*Task inputs*
=== Section Start ===
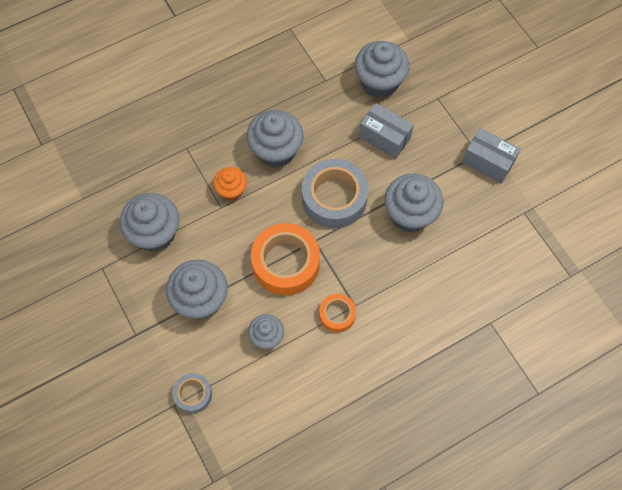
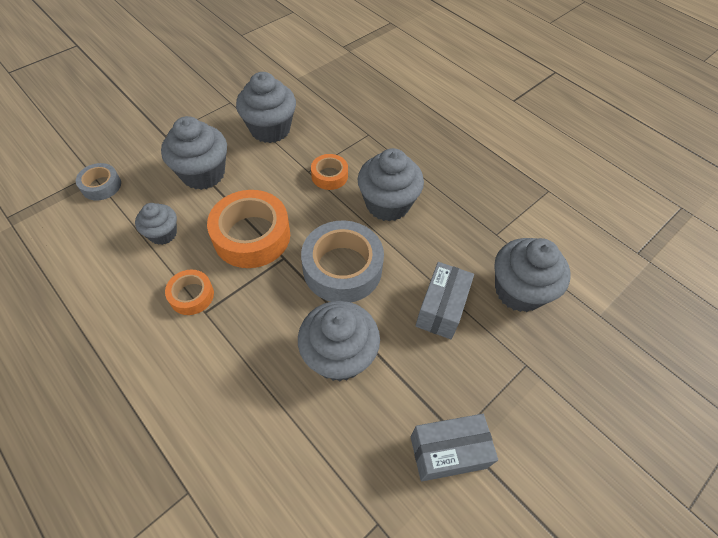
camera: 75 degrees right, 10 degrees down
(231, 190) = (329, 176): orange cupcake -> orange tape
(488, 162) = (448, 452): grey box -> grey box turned 60 degrees clockwise

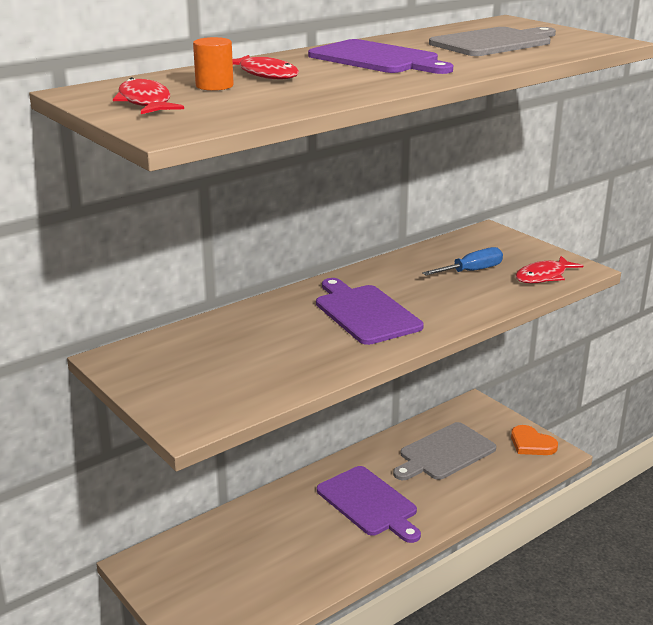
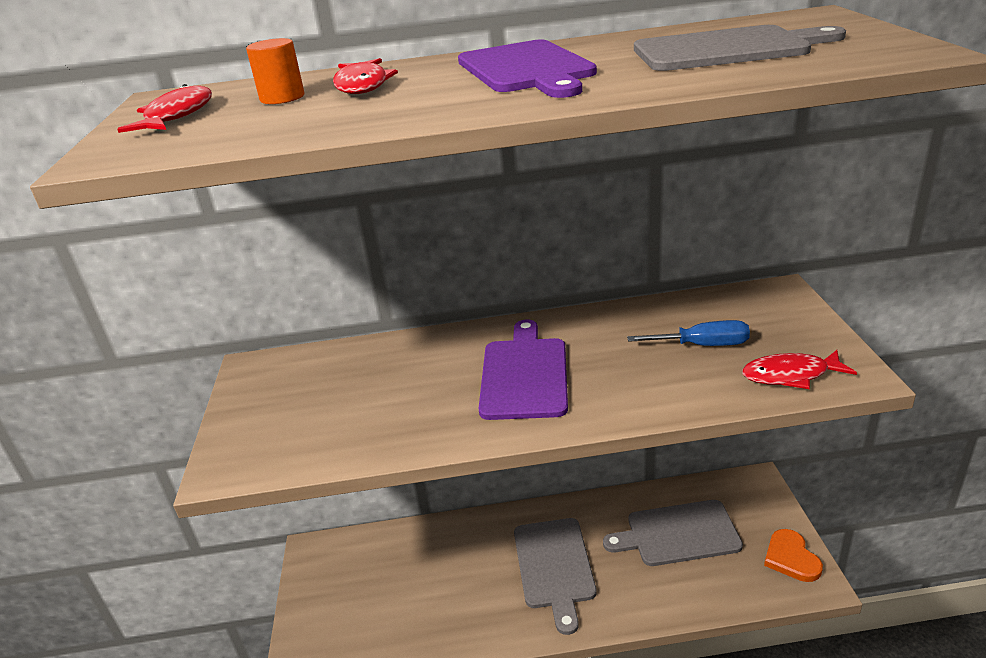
camera: 35 degrees right, 5 degrees up
(369, 503) = (554, 566): purple cutting board -> grey cutting board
=== Section End ===
Copy every line in the listing above where the string "grey" turns up.

(488, 162) = (448, 452): grey box -> grey box turned 60 degrees clockwise
(369, 503) = (554, 566): purple cutting board -> grey cutting board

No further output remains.